- THE TASK: The records below are to be copied exactly, with their pictures left out.

Stored data
******
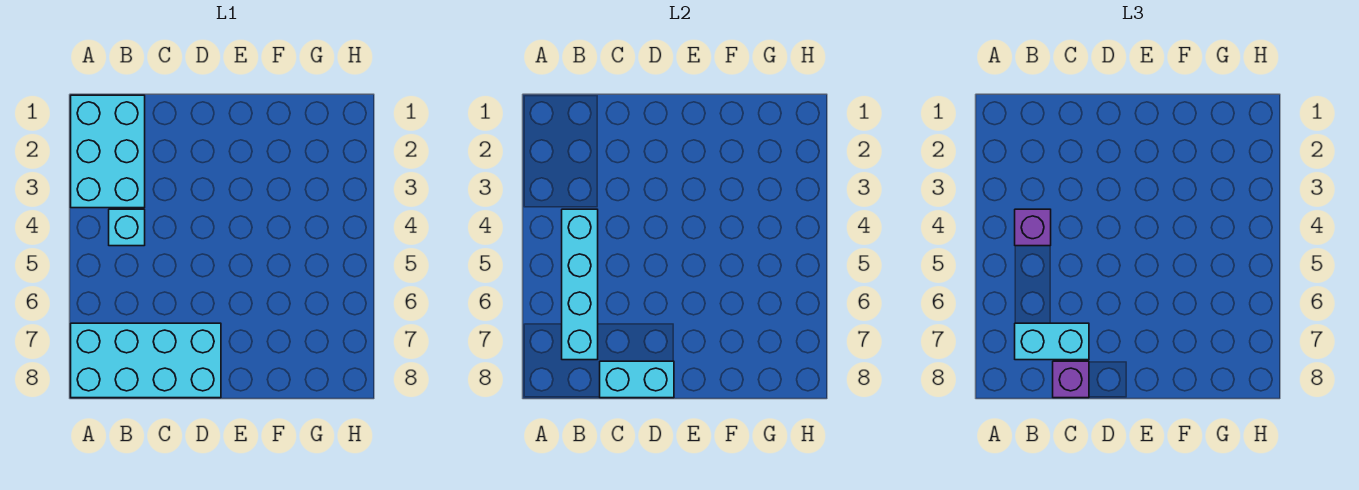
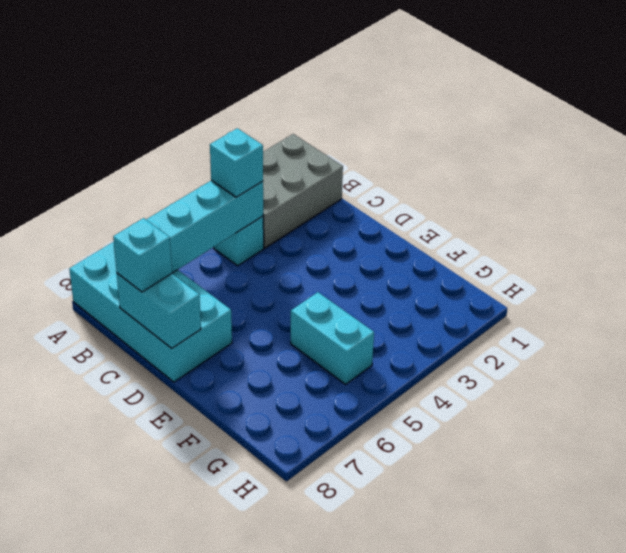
cyan brick A1:B3 level 1 -> grey brick A1:B3 level 1
purple brick B4 level 3 -> cyan brick B4 level 3
cyan brick B7:C7 level 3 -> cyan brick F5:G5 level 1
purple brick C8 level 3 -> cyan brick C8 level 3

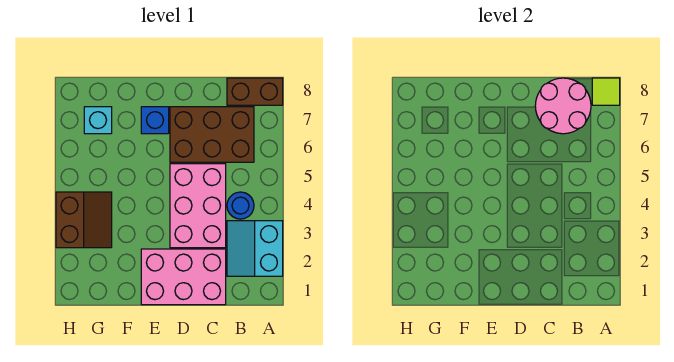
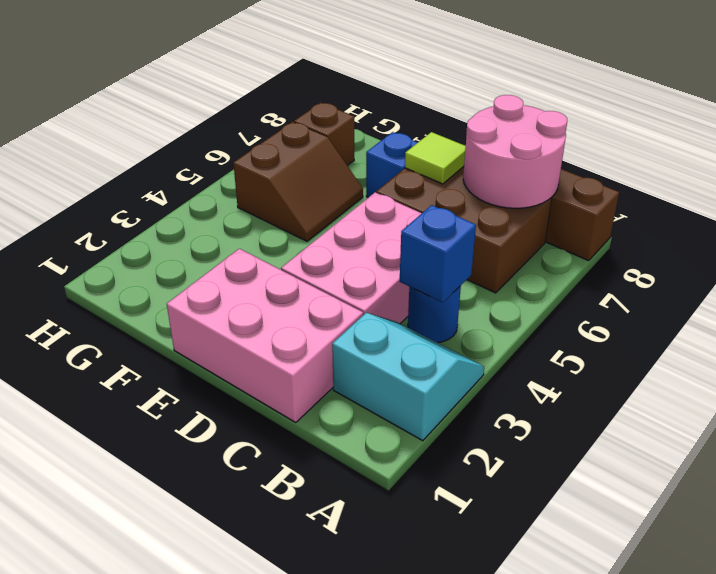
cyan slope A2:B3 level 1 top A -> cyan slope A2:B3 level 1 top 2
lime tile A8 level 2 -> lime tile D7 level 2
none -> blue brick B4 level 2
brown slope G3:H4 level 1 top H -> brown slope F5:G6 level 1 top G
cyan brick G7 level 1 -> brown brick G7 level 1

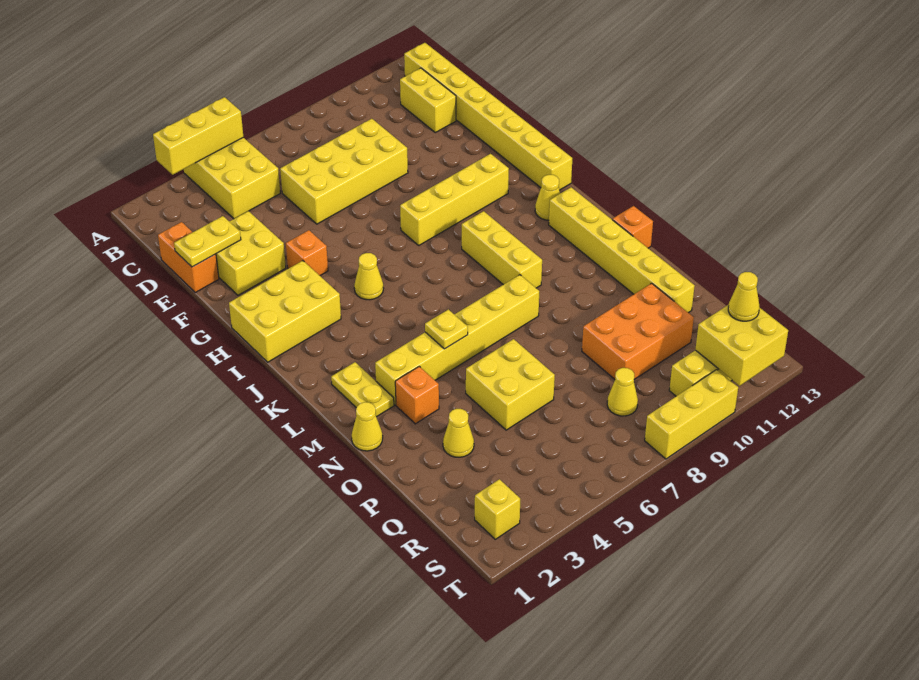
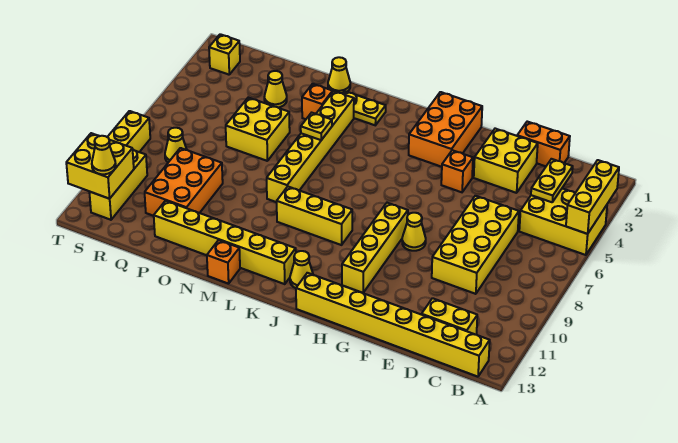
yellow plate E1:E2 level 2 -> yellow plate C3:C4 level 2
yellow brick H1:I3 level 1 -> orange brick H1:I3 level 1
yellow cone I5 level 1 -> yellow cone G8 level 1

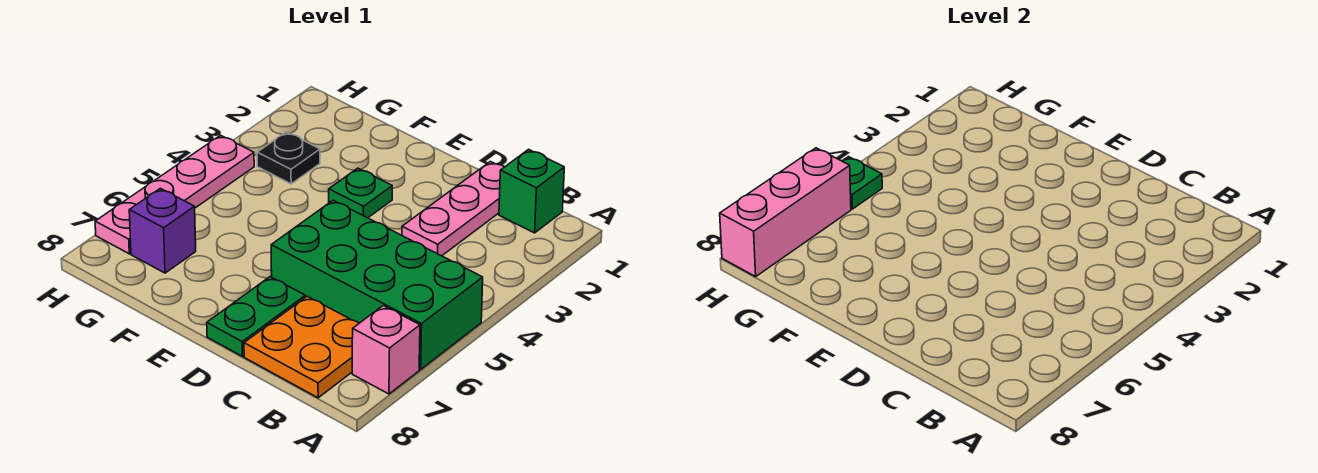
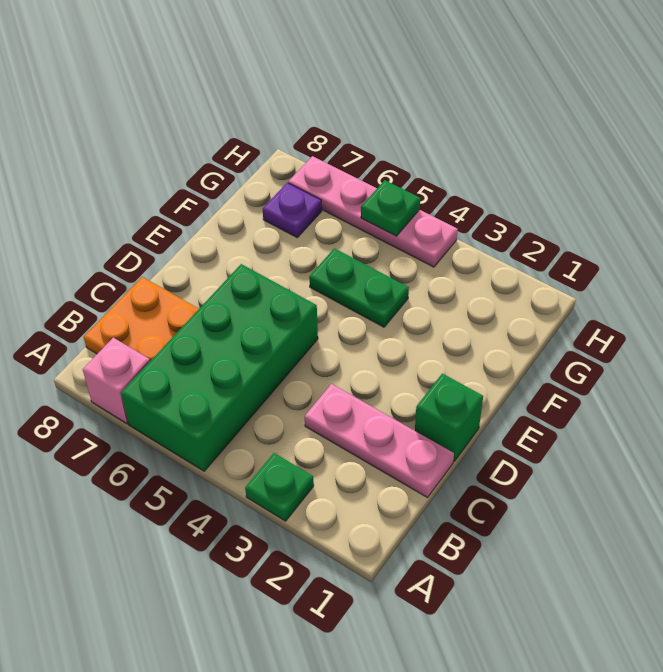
green brick B1 level 1 -> green brick D1 level 1
green plate D7:D8 level 1 -> green plate F4:F5 level 1
green plate E3 level 1 -> green plate A3 level 1
black plate G3 level 1 -> none
purple brick G7 level 1 -> purple plate G7 level 1
pink brick H6:H8 level 2 -> none

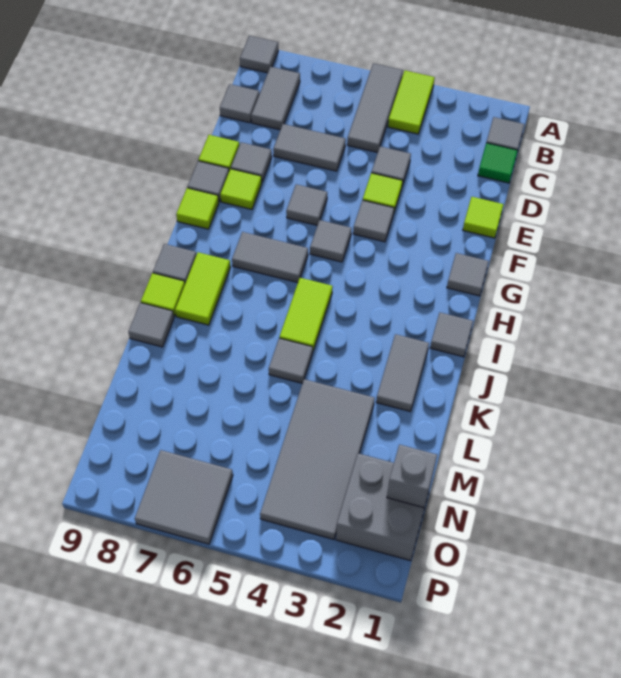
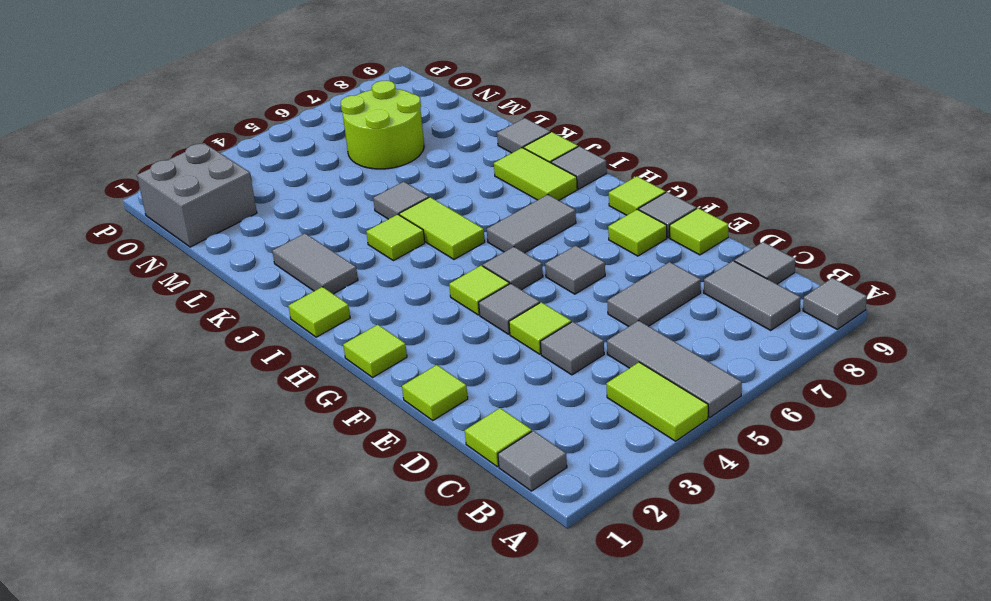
green tile C1 level 1 -> lime tile C1 level 1
grey tile E8 level 1 -> none
grey tile G1 level 1 -> lime tile G1 level 1
none -> lime tile G4 level 1
grey tile I1 level 1 -> lime tile I1 level 1
none -> lime tile J4 level 1
grey tile L3:O4 level 1 -> none
none -> lime round brick M6:N7 level 1
grey brick N1 level 2 -> none
grey tile O6:P7 level 1 -> none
******
- WRITTEN SOLUTION:
cyan brick A1:B3 level 1 -> grey brick A1:B3 level 1
purple brick B4 level 3 -> cyan brick B4 level 3
cyan brick B7:C7 level 3 -> cyan brick F5:G5 level 1
purple brick C8 level 3 -> cyan brick C8 level 3

cyan slope A2:B3 level 1 top A -> cyan slope A2:B3 level 1 top 2
lime tile A8 level 2 -> lime tile D7 level 2
none -> blue brick B4 level 2
brown slope G3:H4 level 1 top H -> brown slope F5:G6 level 1 top G
cyan brick G7 level 1 -> brown brick G7 level 1

yellow plate E1:E2 level 2 -> yellow plate C3:C4 level 2
yellow brick H1:I3 level 1 -> orange brick H1:I3 level 1
yellow cone I5 level 1 -> yellow cone G8 level 1

green brick B1 level 1 -> green brick D1 level 1
green plate D7:D8 level 1 -> green plate F4:F5 level 1
green plate E3 level 1 -> green plate A3 level 1
black plate G3 level 1 -> none
purple brick G7 level 1 -> purple plate G7 level 1
pink brick H6:H8 level 2 -> none

green tile C1 level 1 -> lime tile C1 level 1
grey tile E8 level 1 -> none
grey tile G1 level 1 -> lime tile G1 level 1
none -> lime tile G4 level 1
grey tile I1 level 1 -> lime tile I1 level 1
none -> lime tile J4 level 1
grey tile L3:O4 level 1 -> none
none -> lime round brick M6:N7 level 1
grey brick N1 level 2 -> none
grey tile O6:P7 level 1 -> none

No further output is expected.